--- DATA EXTRACT ---

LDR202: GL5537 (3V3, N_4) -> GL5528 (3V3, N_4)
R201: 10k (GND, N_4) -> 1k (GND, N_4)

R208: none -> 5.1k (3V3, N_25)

---
--- DATA EXTRACT ---

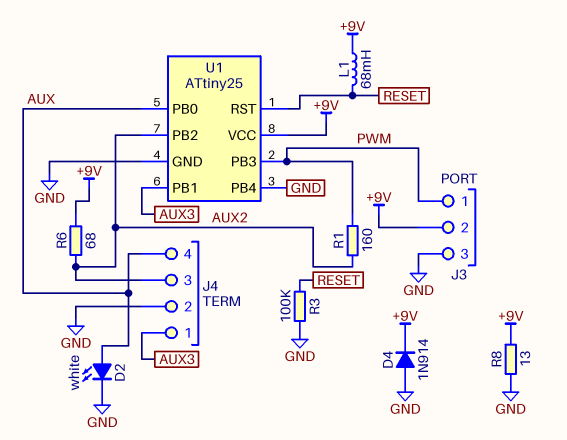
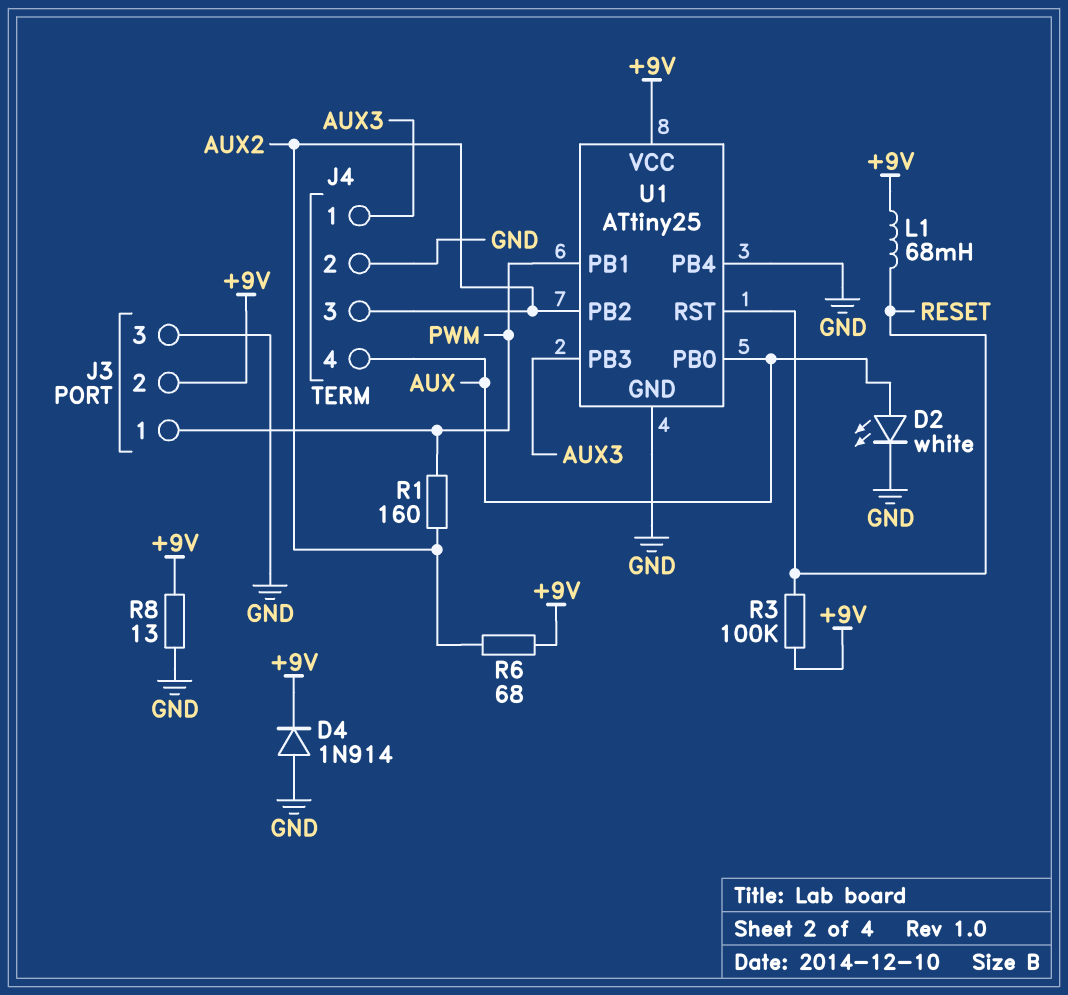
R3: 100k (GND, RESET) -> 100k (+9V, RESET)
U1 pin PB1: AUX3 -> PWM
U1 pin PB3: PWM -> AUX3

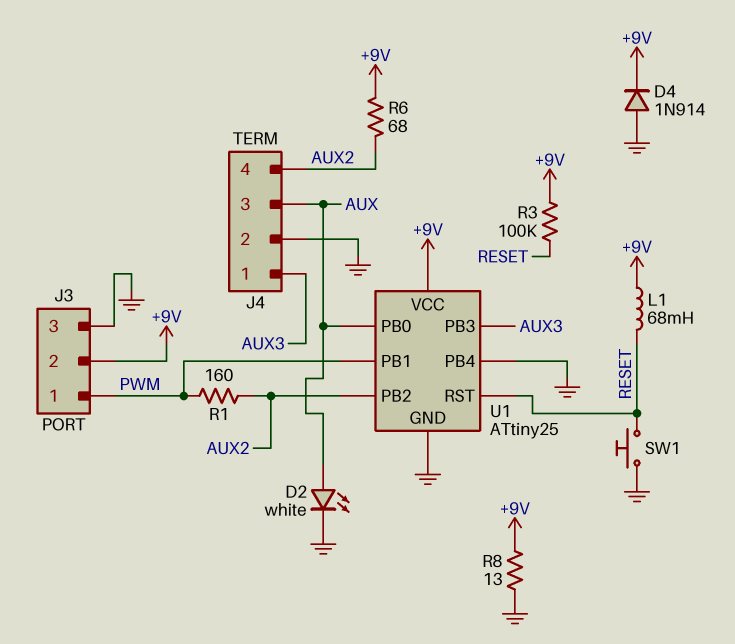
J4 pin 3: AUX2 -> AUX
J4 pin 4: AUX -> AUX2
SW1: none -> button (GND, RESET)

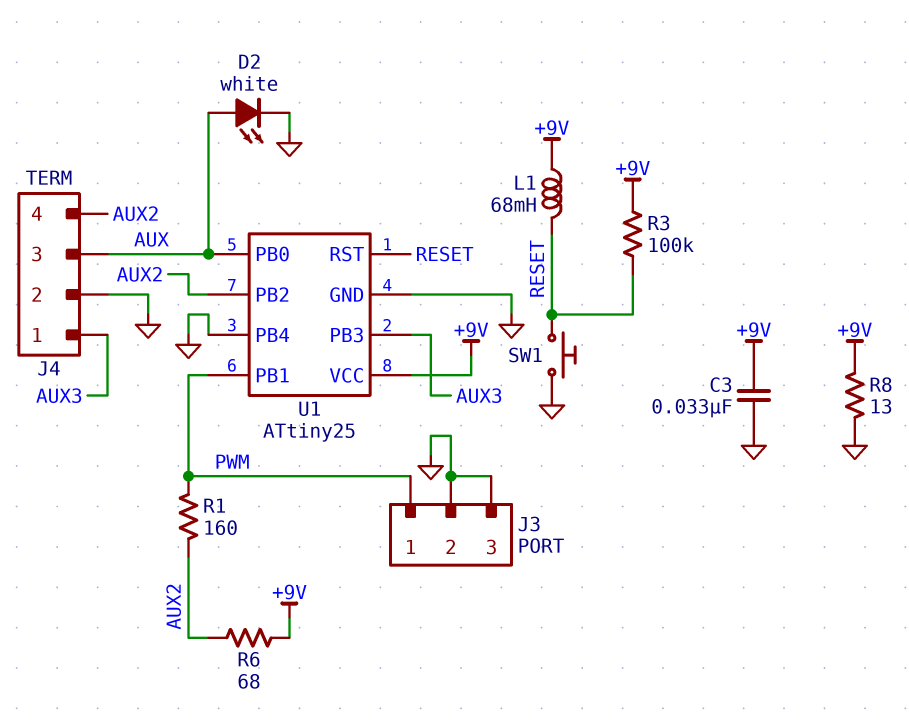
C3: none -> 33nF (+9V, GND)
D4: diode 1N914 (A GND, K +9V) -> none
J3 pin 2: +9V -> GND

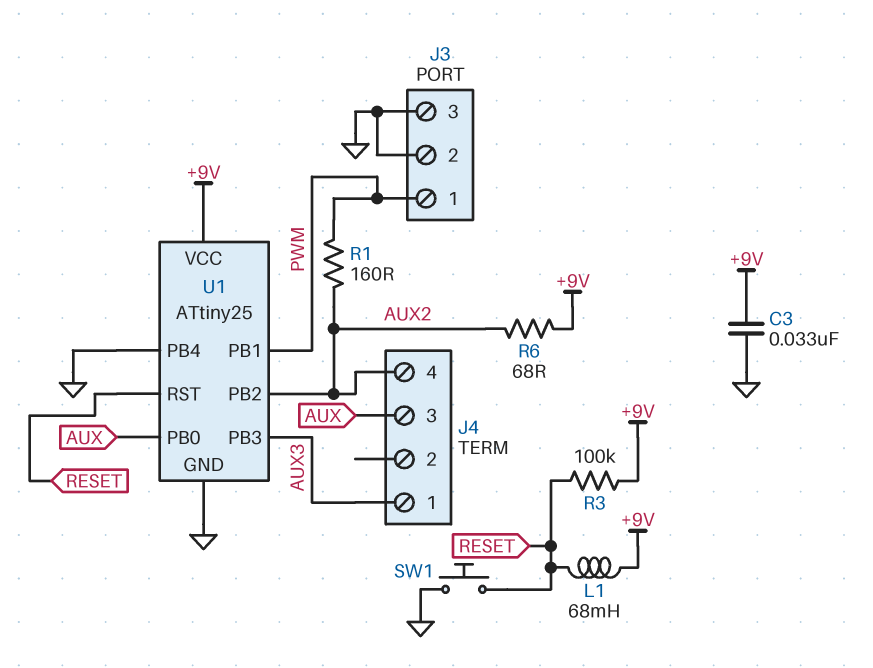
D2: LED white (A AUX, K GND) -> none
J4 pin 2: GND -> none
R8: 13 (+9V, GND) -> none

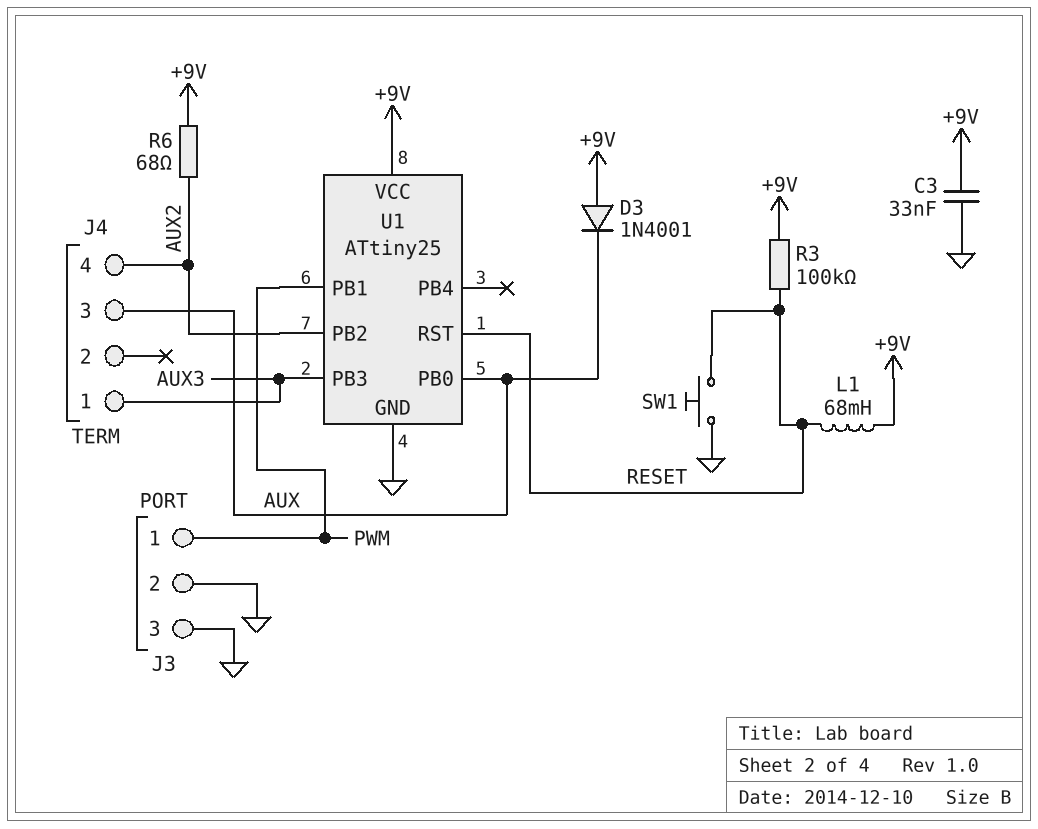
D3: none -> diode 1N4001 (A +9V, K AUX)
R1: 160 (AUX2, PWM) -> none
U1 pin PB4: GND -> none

---

ACTIVITY:
Wherever a line holds the word "none", copy that line out of the entries above.

ANSWER AREA:
R208: none -> 5.1k (3V3, N_25)
SW1: none -> button (GND, RESET)
C3: none -> 33nF (+9V, GND)
D4: diode 1N914 (A GND, K +9V) -> none
D2: LED white (A AUX, K GND) -> none
J4 pin 2: GND -> none
R8: 13 (+9V, GND) -> none
D3: none -> diode 1N4001 (A +9V, K AUX)
R1: 160 (AUX2, PWM) -> none
U1 pin PB4: GND -> none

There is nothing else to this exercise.